# Exercise aim
Search the entries for the word "scrolled" and report each line that has it.

# Data extract
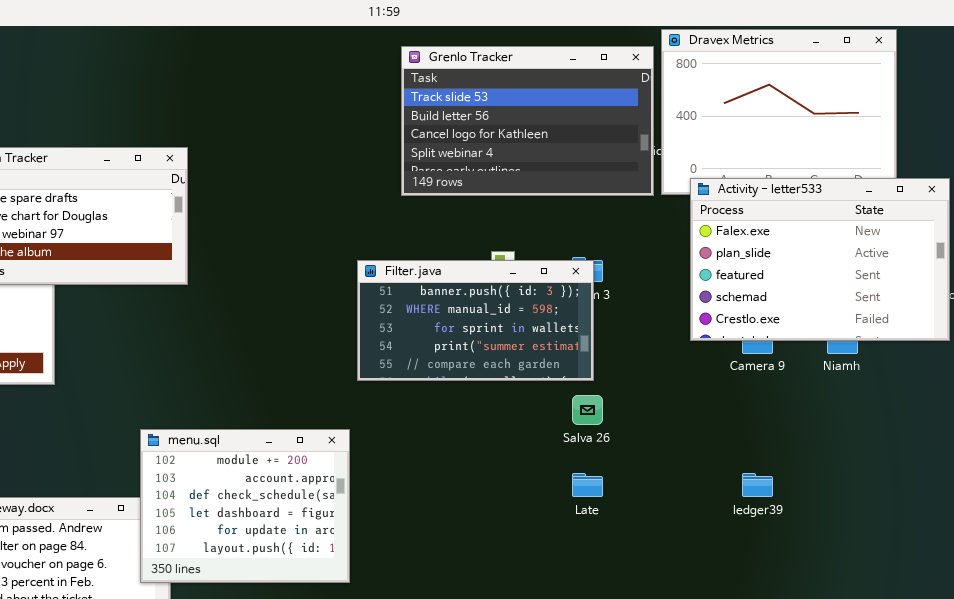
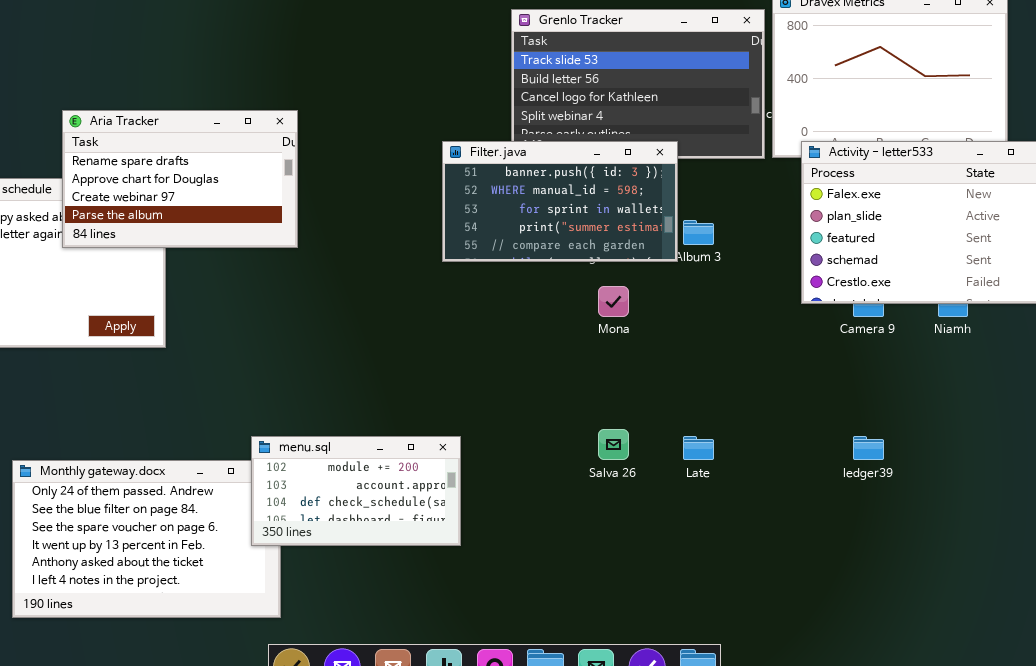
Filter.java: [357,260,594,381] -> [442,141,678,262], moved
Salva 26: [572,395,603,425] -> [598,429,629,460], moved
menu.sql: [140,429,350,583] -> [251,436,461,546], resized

...

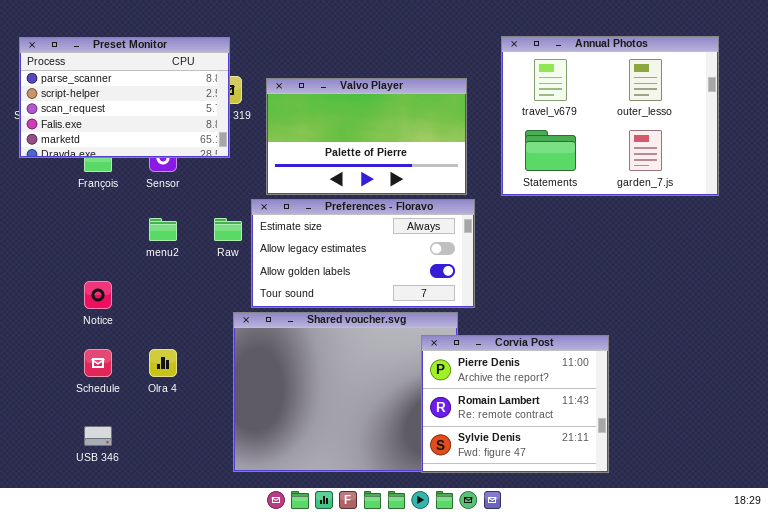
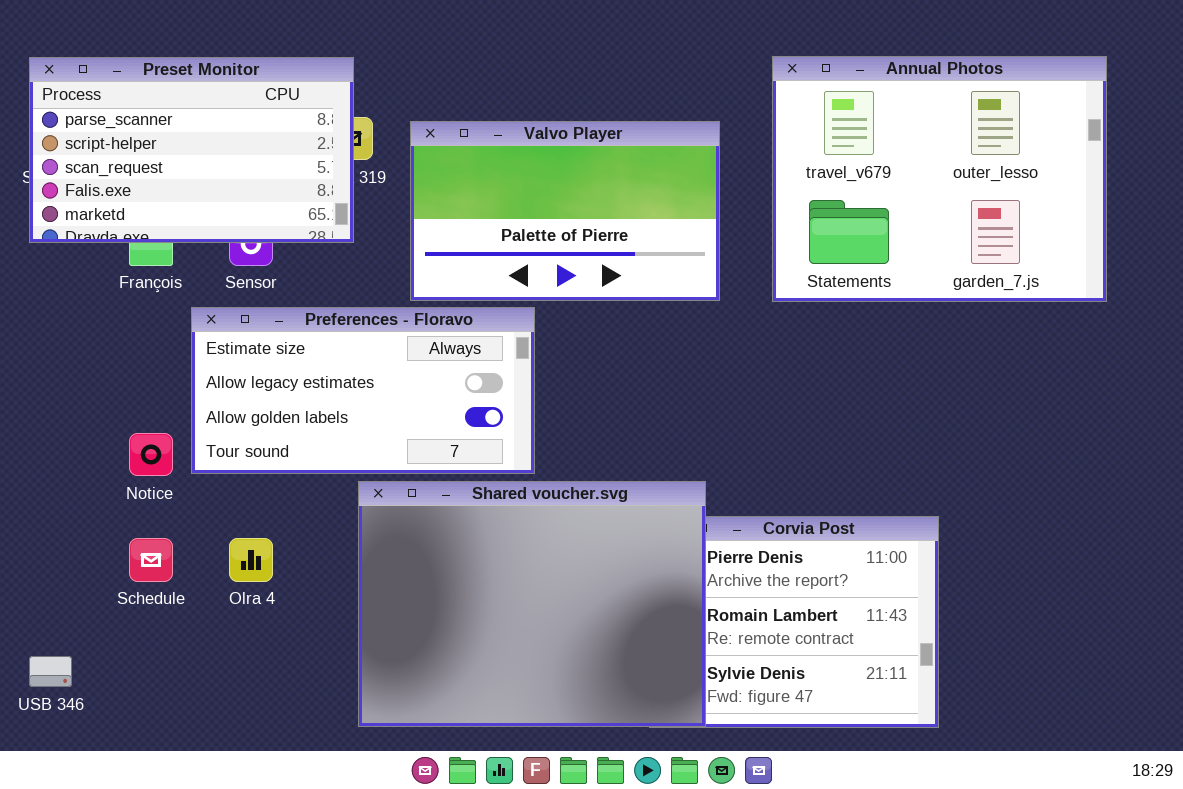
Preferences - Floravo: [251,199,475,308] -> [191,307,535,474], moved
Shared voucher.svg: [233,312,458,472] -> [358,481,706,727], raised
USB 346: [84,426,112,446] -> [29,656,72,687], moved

* * *

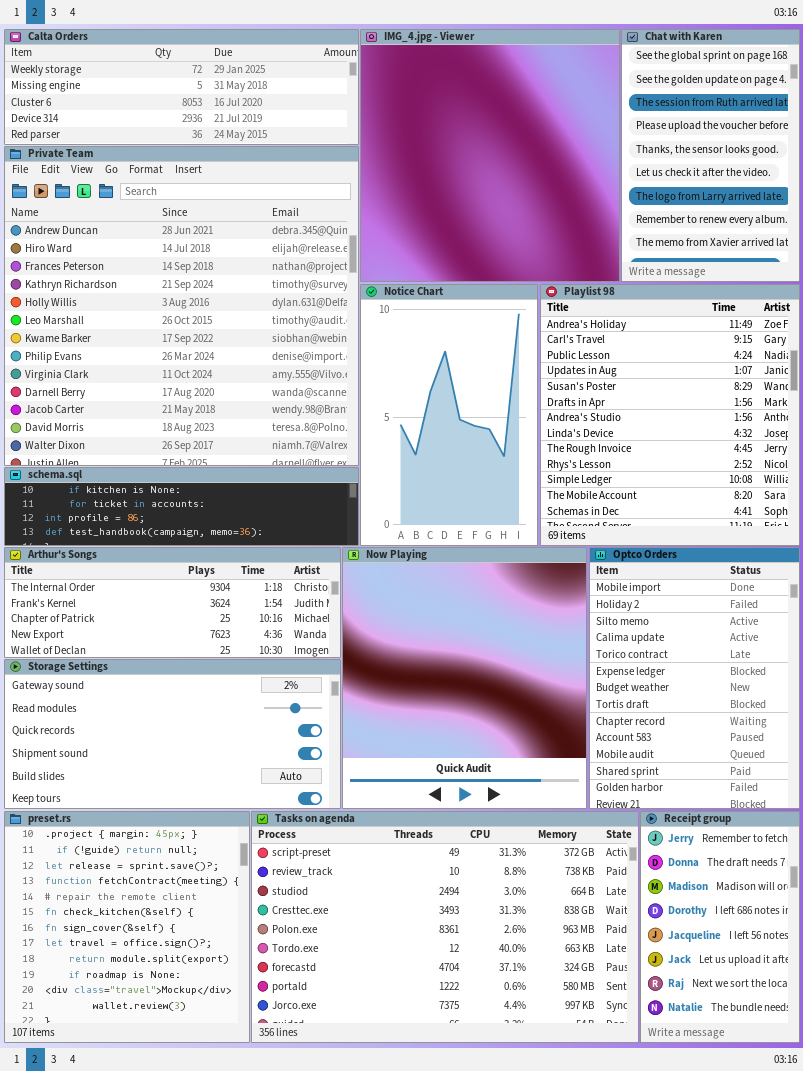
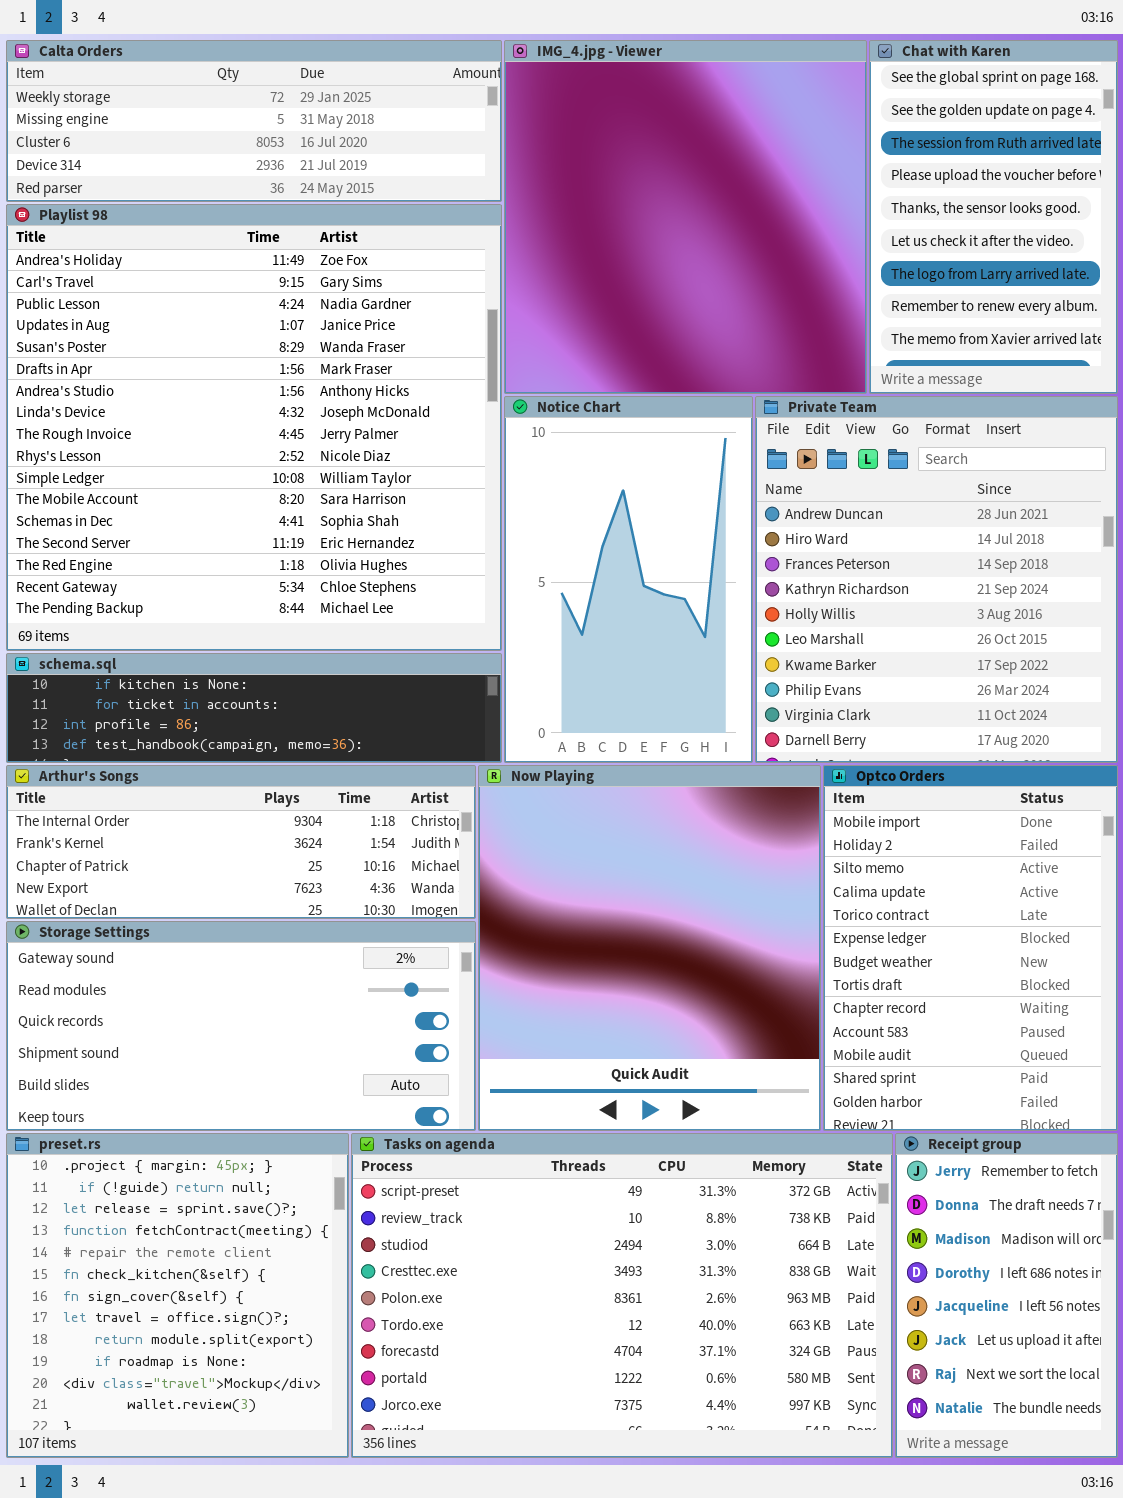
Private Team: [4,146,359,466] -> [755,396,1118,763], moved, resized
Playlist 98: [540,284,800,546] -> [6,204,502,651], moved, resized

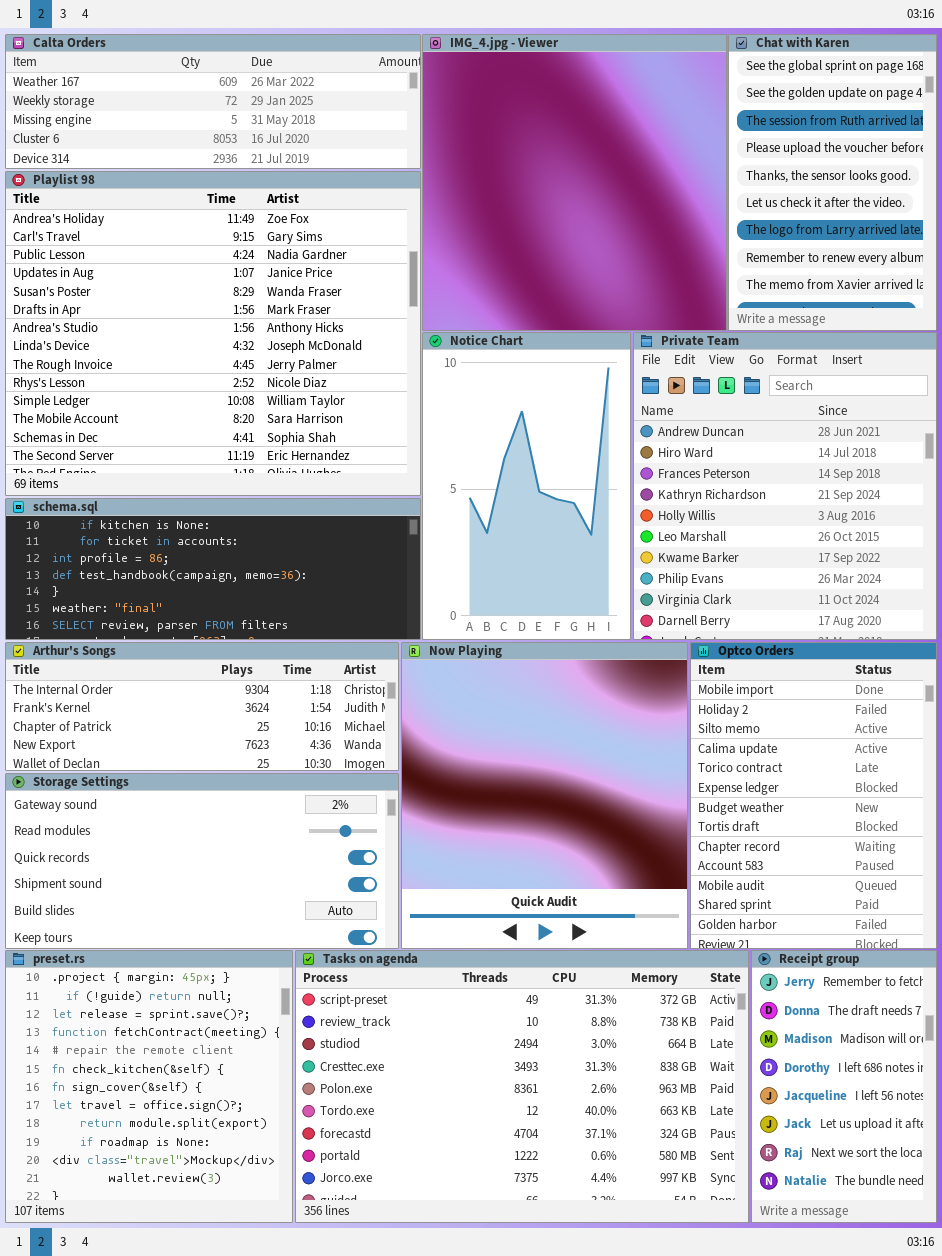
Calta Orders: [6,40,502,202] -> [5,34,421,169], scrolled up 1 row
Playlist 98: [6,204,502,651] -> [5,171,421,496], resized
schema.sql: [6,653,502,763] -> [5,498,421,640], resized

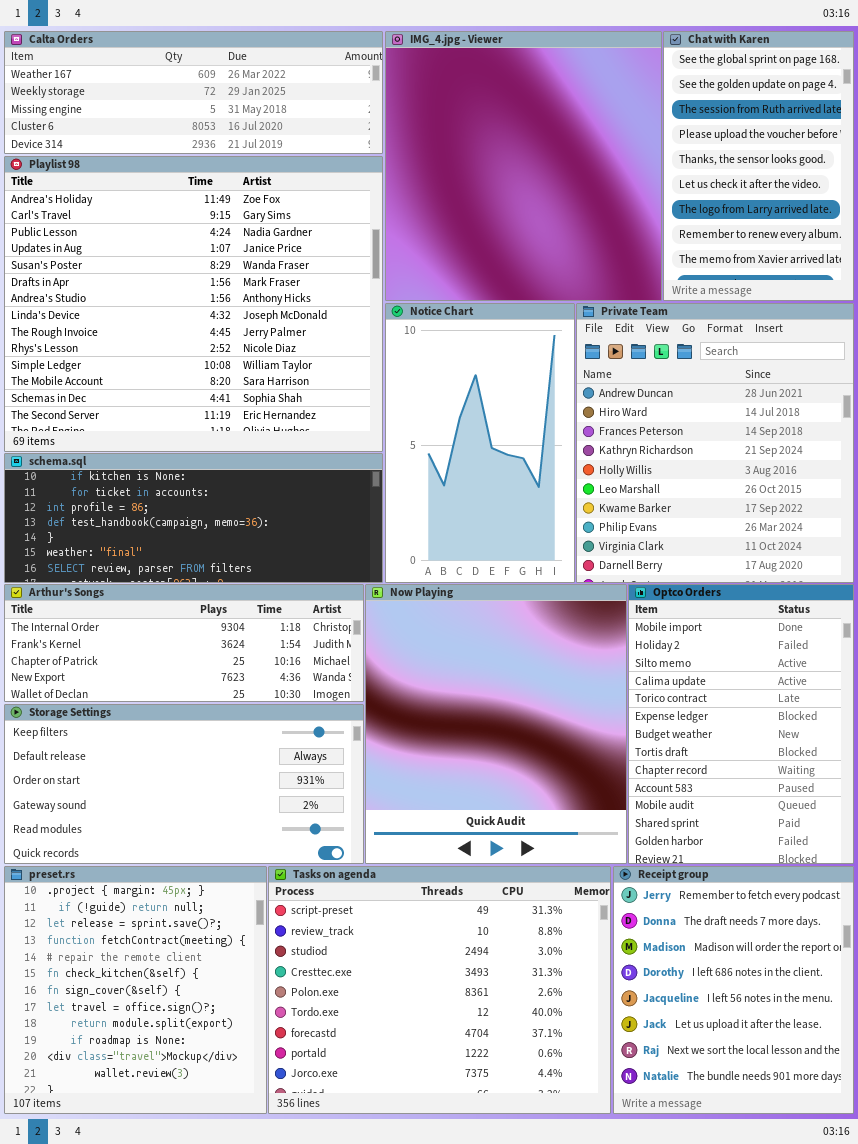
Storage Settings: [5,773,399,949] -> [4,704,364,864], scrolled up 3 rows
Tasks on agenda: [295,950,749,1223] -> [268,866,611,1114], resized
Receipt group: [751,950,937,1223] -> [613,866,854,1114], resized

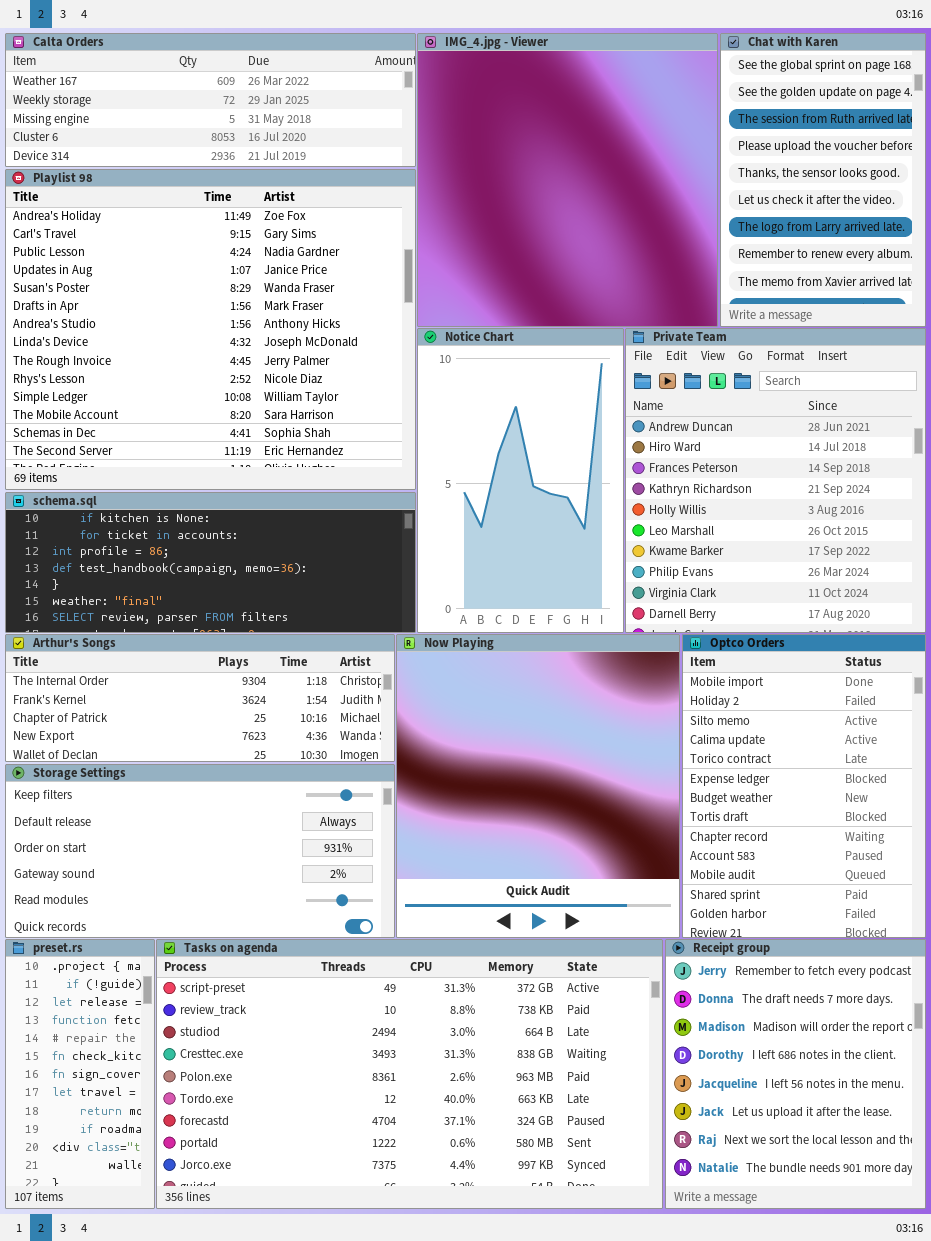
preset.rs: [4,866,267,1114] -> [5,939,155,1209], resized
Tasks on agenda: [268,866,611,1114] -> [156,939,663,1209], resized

# Exercise solution
Calta Orders: [6,40,502,202] -> [5,34,421,169], scrolled up 1 row
Storage Settings: [5,773,399,949] -> [4,704,364,864], scrolled up 3 rows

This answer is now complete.